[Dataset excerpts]
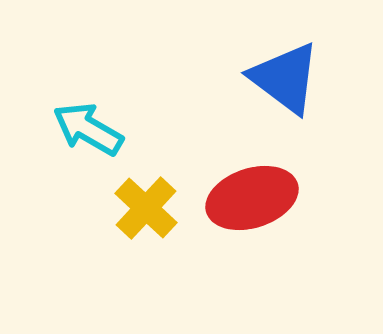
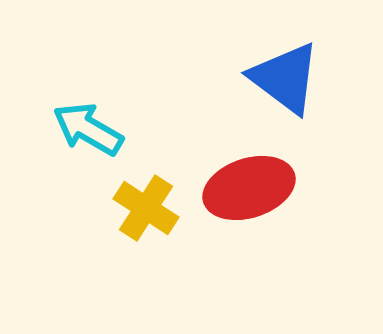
red ellipse: moved 3 px left, 10 px up
yellow cross: rotated 10 degrees counterclockwise
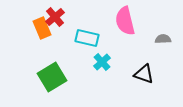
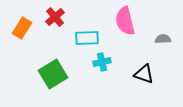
orange rectangle: moved 20 px left; rotated 55 degrees clockwise
cyan rectangle: rotated 15 degrees counterclockwise
cyan cross: rotated 30 degrees clockwise
green square: moved 1 px right, 3 px up
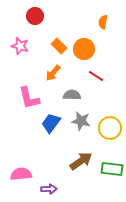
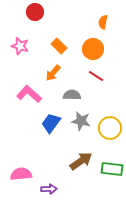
red circle: moved 4 px up
orange circle: moved 9 px right
pink L-shape: moved 4 px up; rotated 145 degrees clockwise
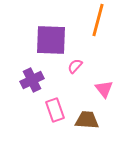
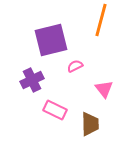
orange line: moved 3 px right
purple square: rotated 16 degrees counterclockwise
pink semicircle: rotated 21 degrees clockwise
pink rectangle: rotated 45 degrees counterclockwise
brown trapezoid: moved 3 px right, 4 px down; rotated 85 degrees clockwise
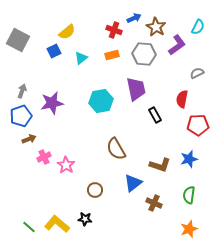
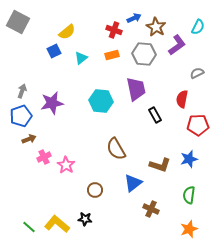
gray square: moved 18 px up
cyan hexagon: rotated 15 degrees clockwise
brown cross: moved 3 px left, 6 px down
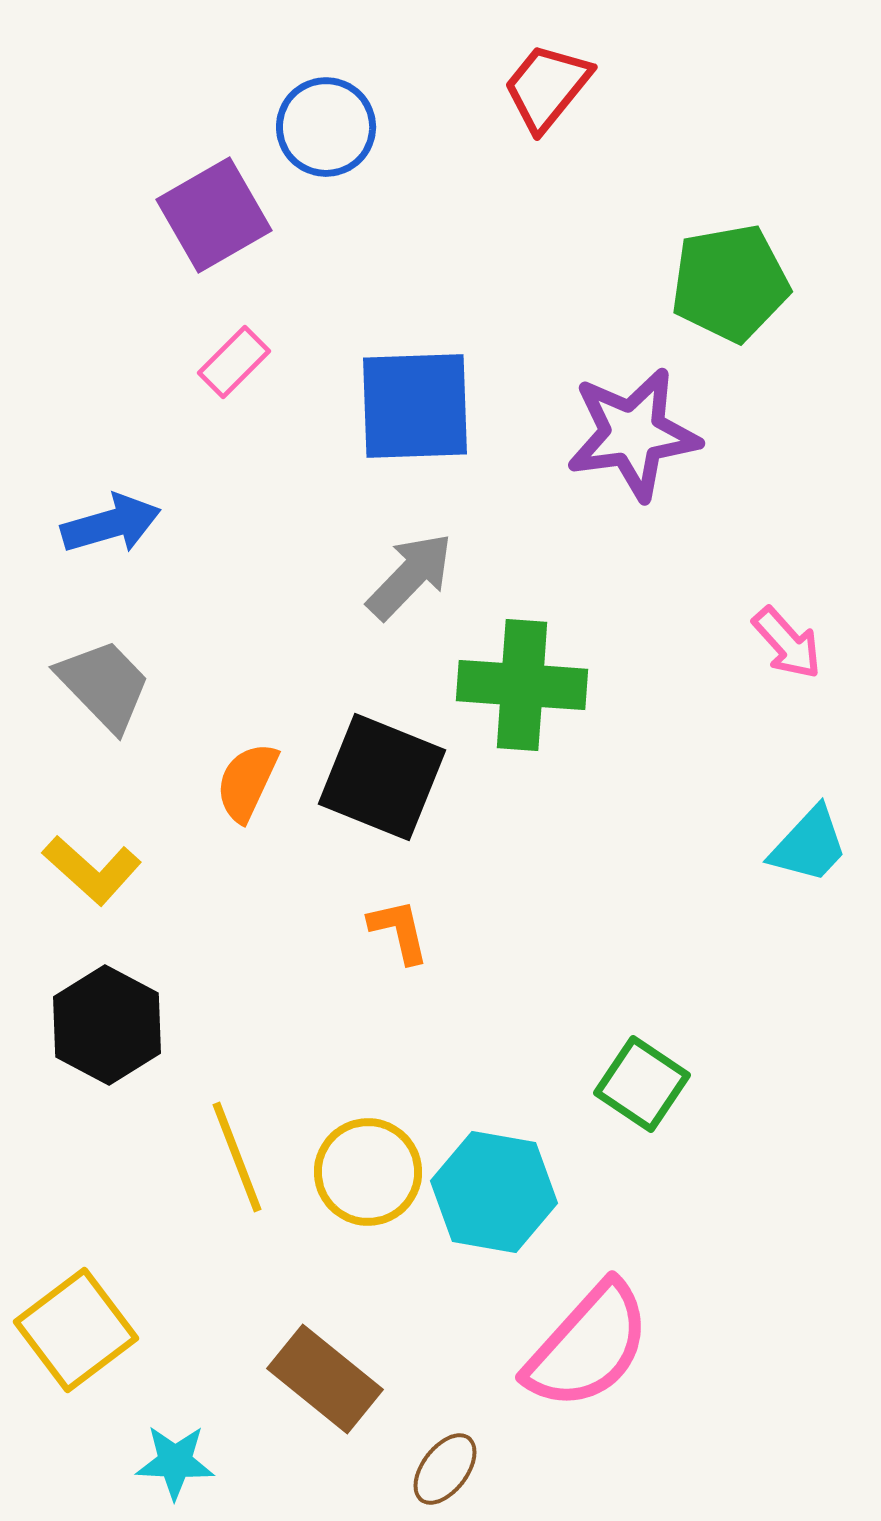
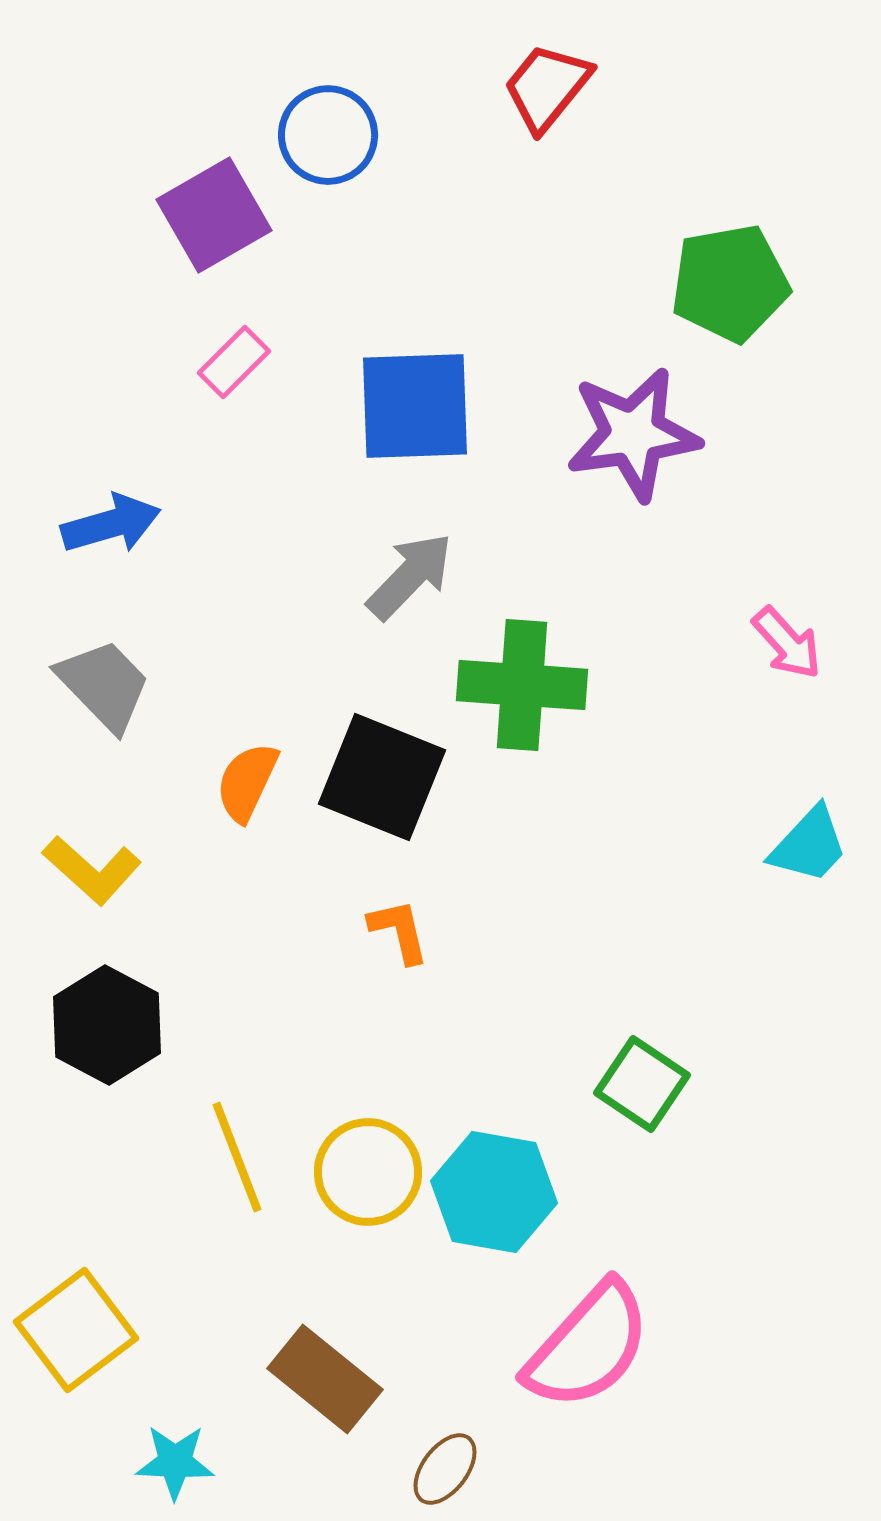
blue circle: moved 2 px right, 8 px down
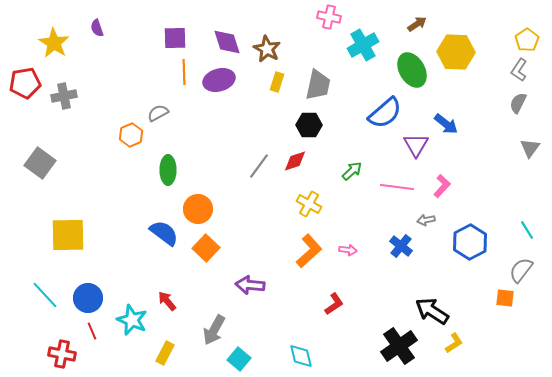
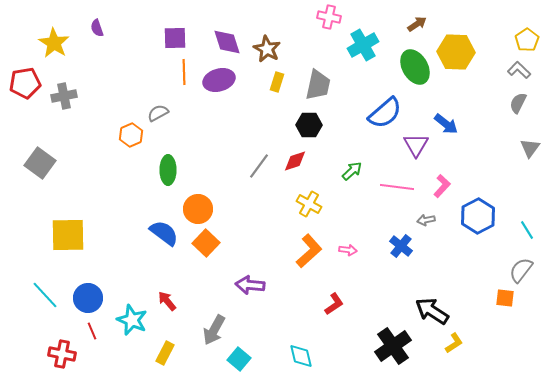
green ellipse at (412, 70): moved 3 px right, 3 px up
gray L-shape at (519, 70): rotated 100 degrees clockwise
blue hexagon at (470, 242): moved 8 px right, 26 px up
orange square at (206, 248): moved 5 px up
black cross at (399, 346): moved 6 px left
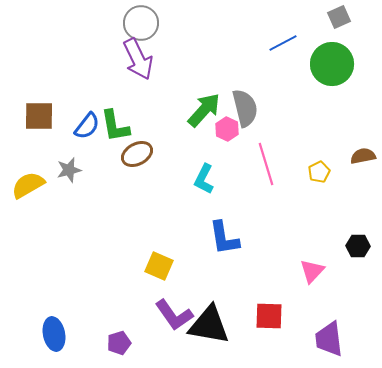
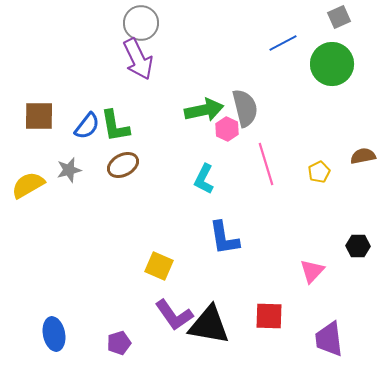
green arrow: rotated 36 degrees clockwise
brown ellipse: moved 14 px left, 11 px down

WORK REQUEST: Print every entry exactly; omit the pictures.

RESPONSE BELOW:
red ellipse: moved 3 px left, 10 px up
yellow cross: rotated 10 degrees counterclockwise
orange rectangle: moved 20 px left; rotated 55 degrees clockwise
cyan rectangle: rotated 15 degrees counterclockwise
cyan cross: rotated 30 degrees clockwise
green square: moved 1 px right, 3 px up
red circle: moved 4 px up
orange circle: moved 9 px right
pink L-shape: moved 4 px up; rotated 145 degrees clockwise
orange line: moved 3 px right
purple square: rotated 16 degrees counterclockwise
pink semicircle: rotated 21 degrees clockwise
pink rectangle: rotated 45 degrees counterclockwise
brown trapezoid: moved 3 px right, 4 px down; rotated 85 degrees clockwise
gray square: moved 18 px up
cyan hexagon: rotated 15 degrees clockwise
brown cross: moved 3 px left, 6 px down
blue circle: moved 2 px right, 8 px down
green ellipse at (412, 70): moved 3 px right, 3 px up
gray L-shape at (519, 70): rotated 100 degrees clockwise
blue hexagon at (470, 242): moved 8 px right, 26 px up
orange square at (206, 248): moved 5 px up
black cross at (399, 346): moved 6 px left
green arrow: rotated 36 degrees clockwise
brown ellipse: moved 14 px left, 11 px down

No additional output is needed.